#### PROBLEM REQUIREMENTS
For each line below that holds the word "camera", make a copy.

#### DATA TO PROCESS

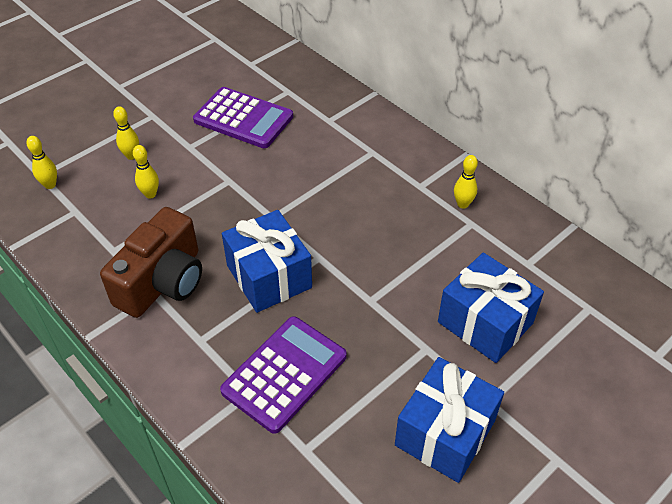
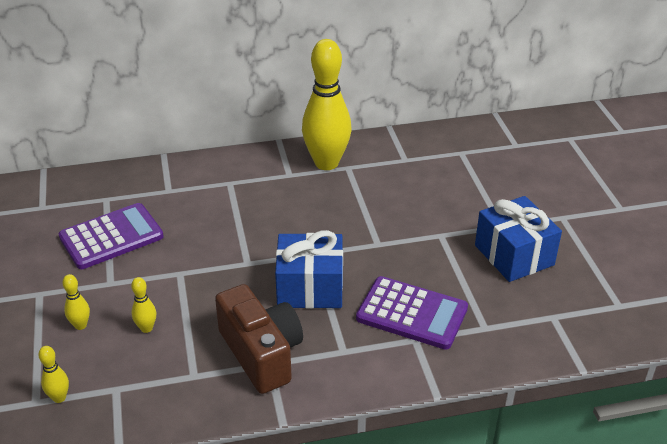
camera: 60 degrees left, 10 degrees down
purple calculator [220,316,347,434] -> purple calculator turned 135 degrees clockwise [356,276,468,350]
blue gift [438,252,544,363] -> none
yellow bowling pin [454,155,478,209] -> yellow bowling pin [302,39,351,170], size x2.48

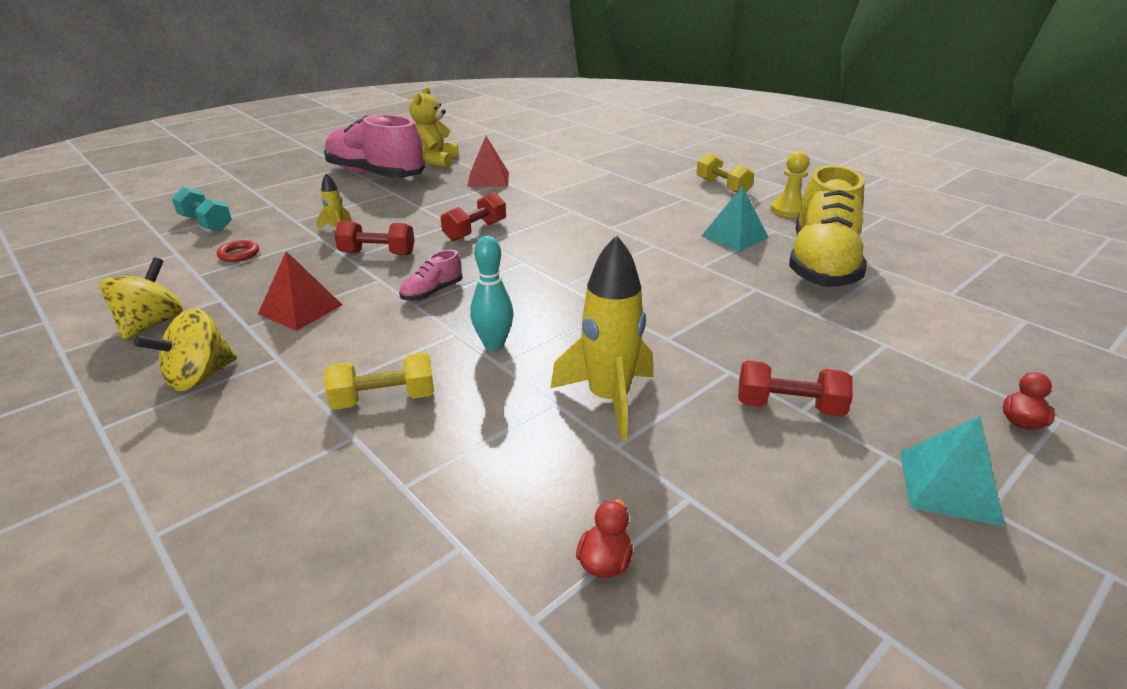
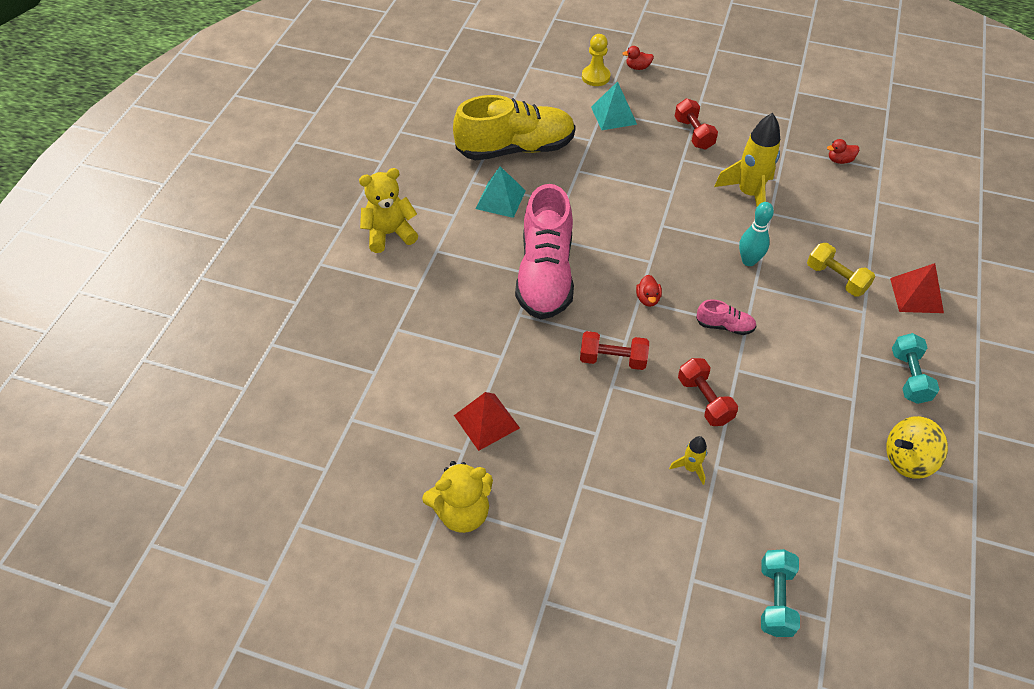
camera: 120 degrees left, 20 degrees up
yellow spinning top [134,308,237,391] -> turquoise dumbbell [892,333,940,404]
red ring [217,240,259,262] -> none
red pyramid [258,251,342,331] -> red pyramid moved to [890,263,944,313]
pink shoe [324,114,425,178] -> pink shoe moved to [515,184,574,319]
yellow dumbbell [696,153,755,193] -> yellow teddy bear [359,168,418,253]
yellow pawn [770,151,809,218] -> yellow pawn moved to [582,34,610,86]
turquoise pyramid [900,416,1004,526] -> turquoise pyramid moved to [591,81,637,130]
none -> red duck [636,275,662,307]

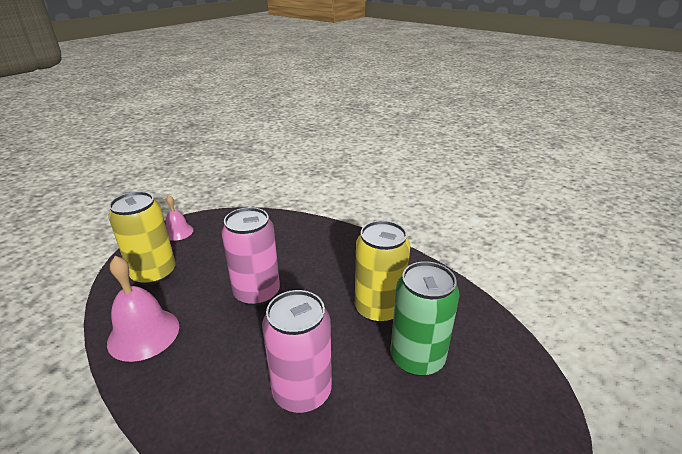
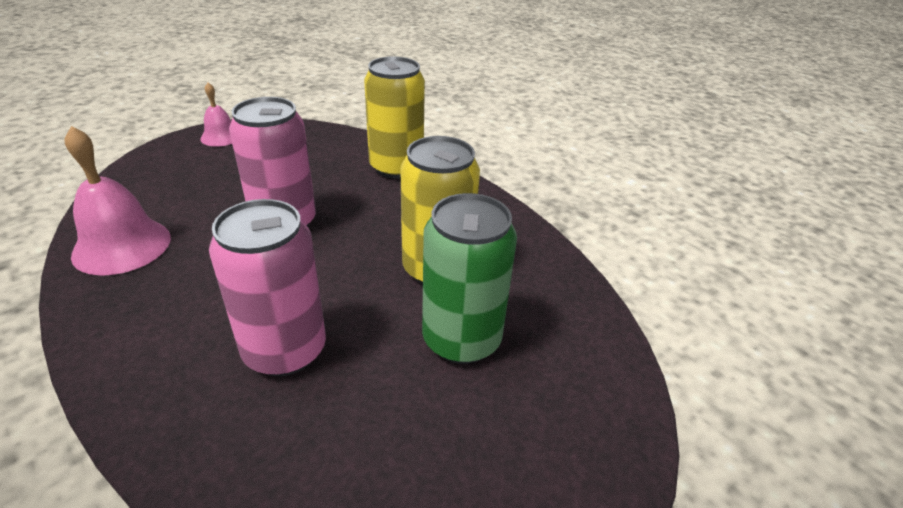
camera: 10 degrees right, 5 degrees up
yellow can [108,191,176,285] -> yellow can moved to [364,57,425,179]

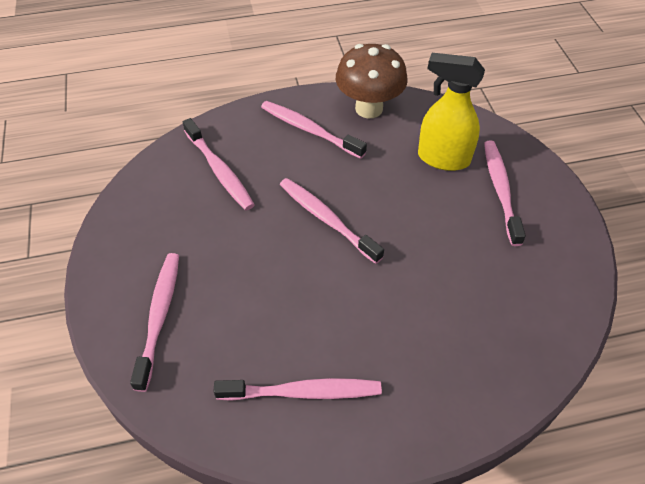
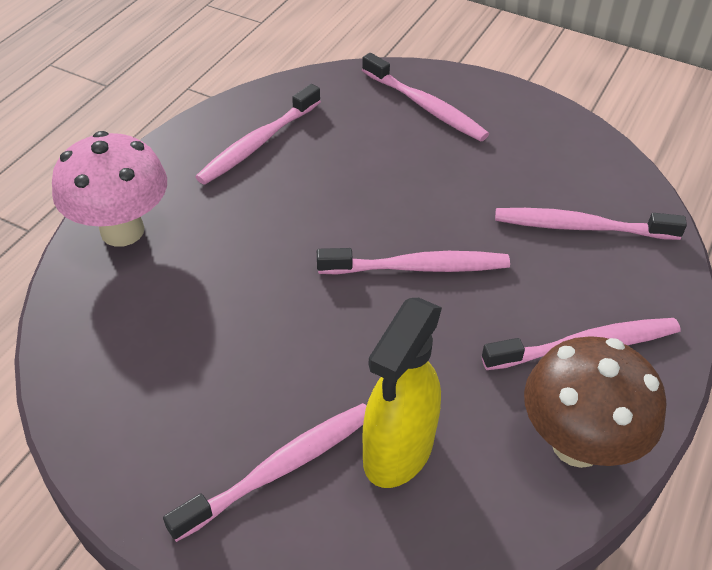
camera: 130 degrees right, 5 degrees down
yellow spray bottle [418,53,485,171] -> yellow spray bottle turned 150 degrees clockwise [362,298,442,488]
pink toothbrush [484,141,526,246] -> pink toothbrush turned 75 degrees counterclockwise [163,403,366,542]
none -> pink mushroom [52,131,167,247]

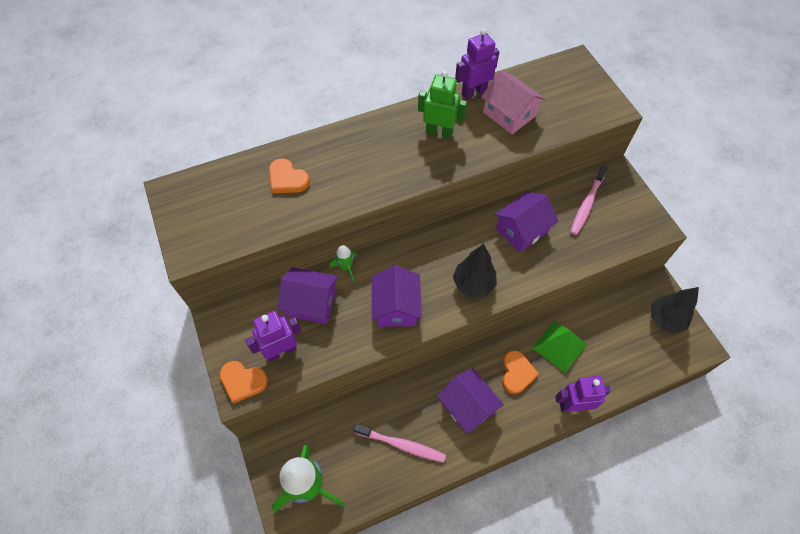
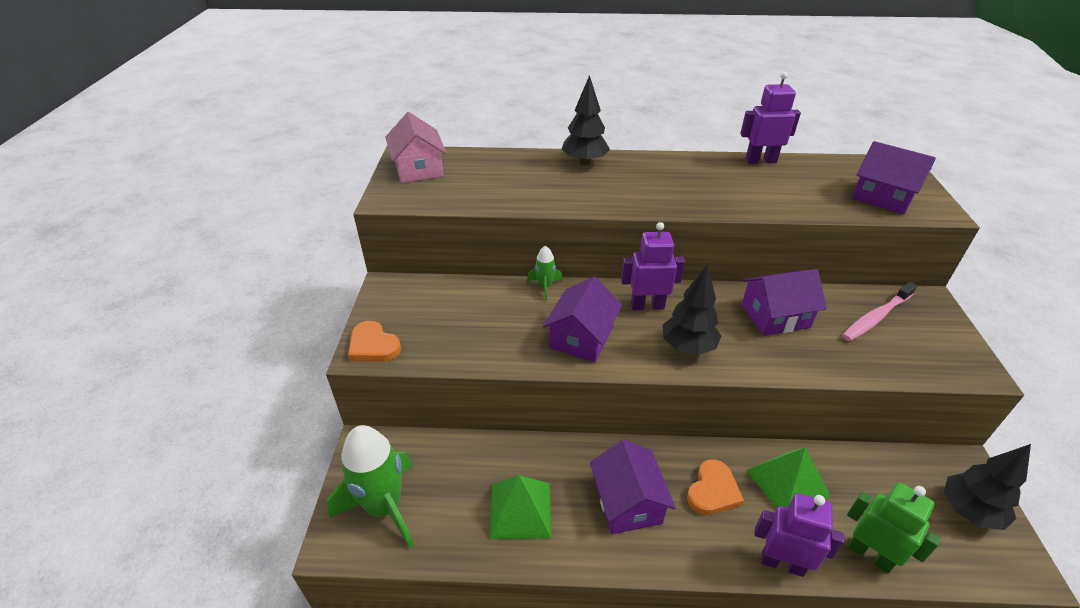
camera: 25 degrees right, 20 degrees down
purple robot [245,311,301,361] -> purple robot moved to [621,222,685,310]
orange heart [269,158,310,193] -> none
purple house [278,267,338,324] -> purple house moved to [852,141,936,215]
pink toothbrush [353,424,446,463] -> green pyramid [489,475,551,539]
green robot [418,70,467,138] -> green robot moved to [847,482,941,573]
pink house [481,70,545,134] -> pink house moved to [385,112,446,183]
none -> black tree [561,75,610,165]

#### EXERCISE OUTPUT
camera: 60 degrees left, 10 degrees down
camera: 120 degrees left, 20 degrees up
camera: 10 degrees right, 5 degrees up
camera: 130 degrees right, 5 degrees down
camera: 25 degrees right, 20 degrees down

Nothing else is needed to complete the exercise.